WORK ORDER
Only one portion of the data is to be written out: from the line bearing "white dumbbell: 0 -> 3" through the line bearing "yellow bell: 5 -> 6". Write it exactly as it appears.

RECORDS SUPPLIED
[Start of Attachment]

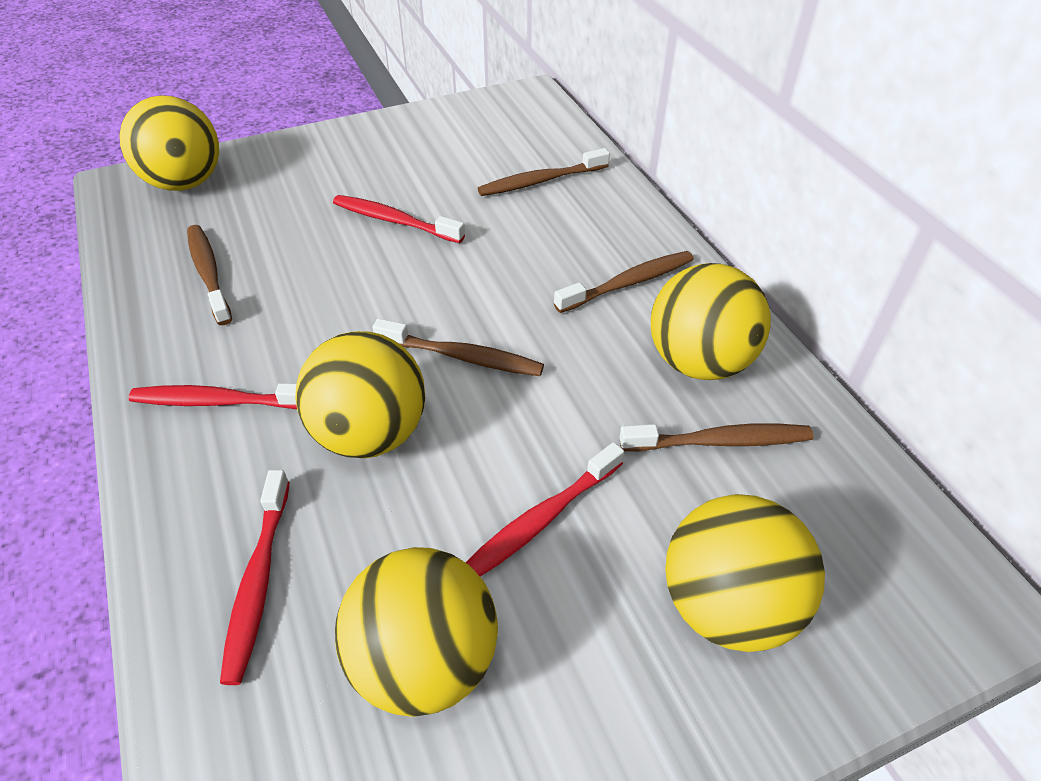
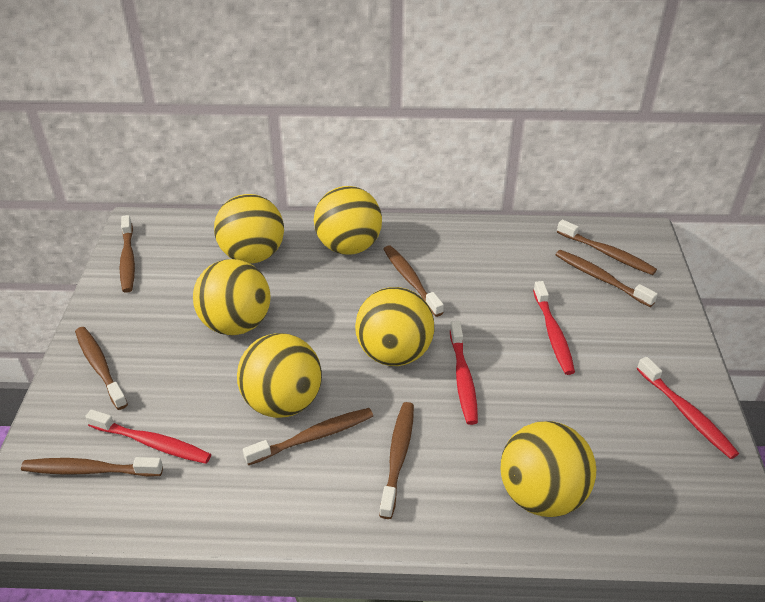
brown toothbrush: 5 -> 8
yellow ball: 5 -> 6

[End of Attachment]
[Start of Attachment]

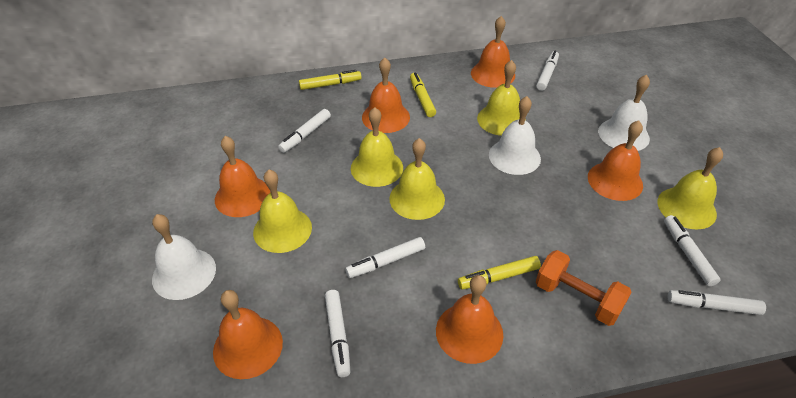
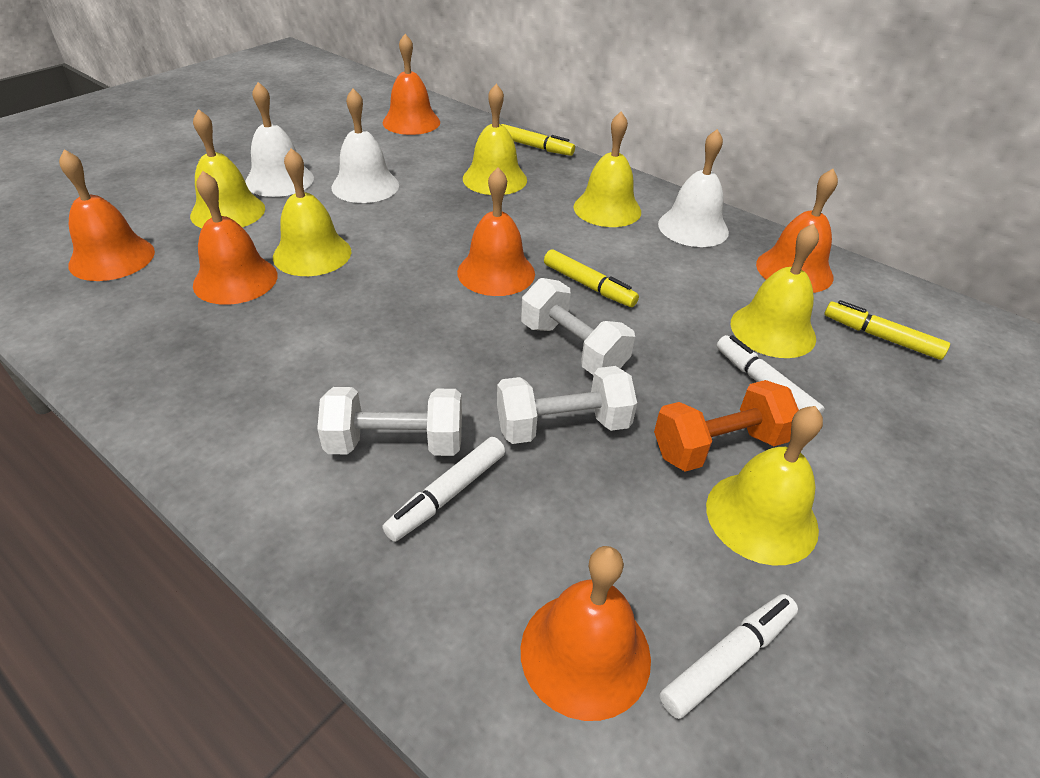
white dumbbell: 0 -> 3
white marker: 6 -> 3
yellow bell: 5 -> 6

[End of Attachment]
[Start of Attachment]

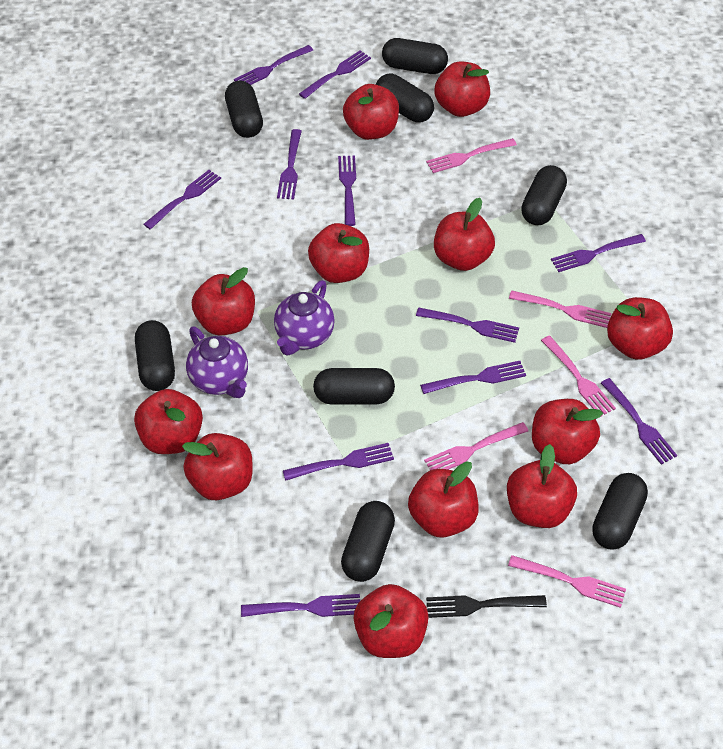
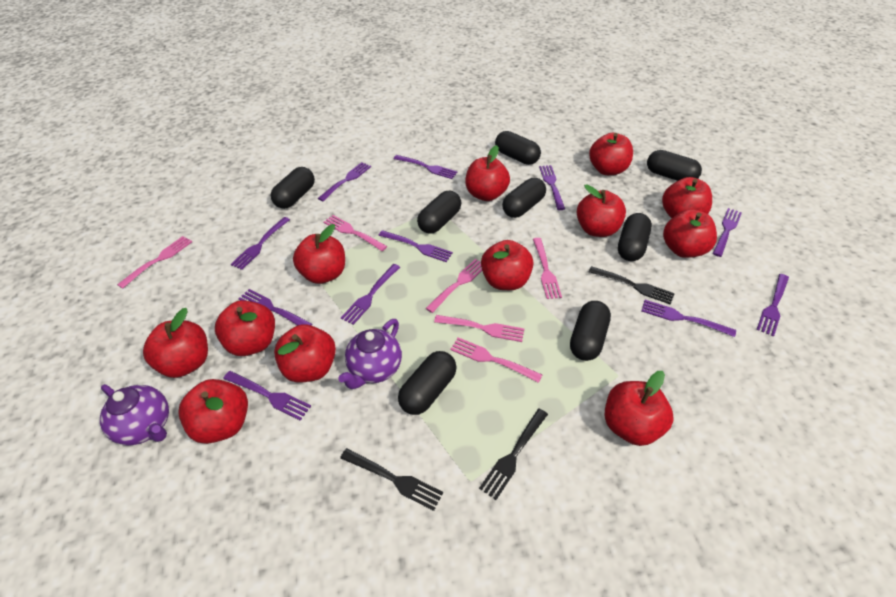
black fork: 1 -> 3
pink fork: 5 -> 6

[End of Attachment]

SOLUTION TO THE PROBLEM
white dumbbell: 0 -> 3
white marker: 6 -> 3
yellow bell: 5 -> 6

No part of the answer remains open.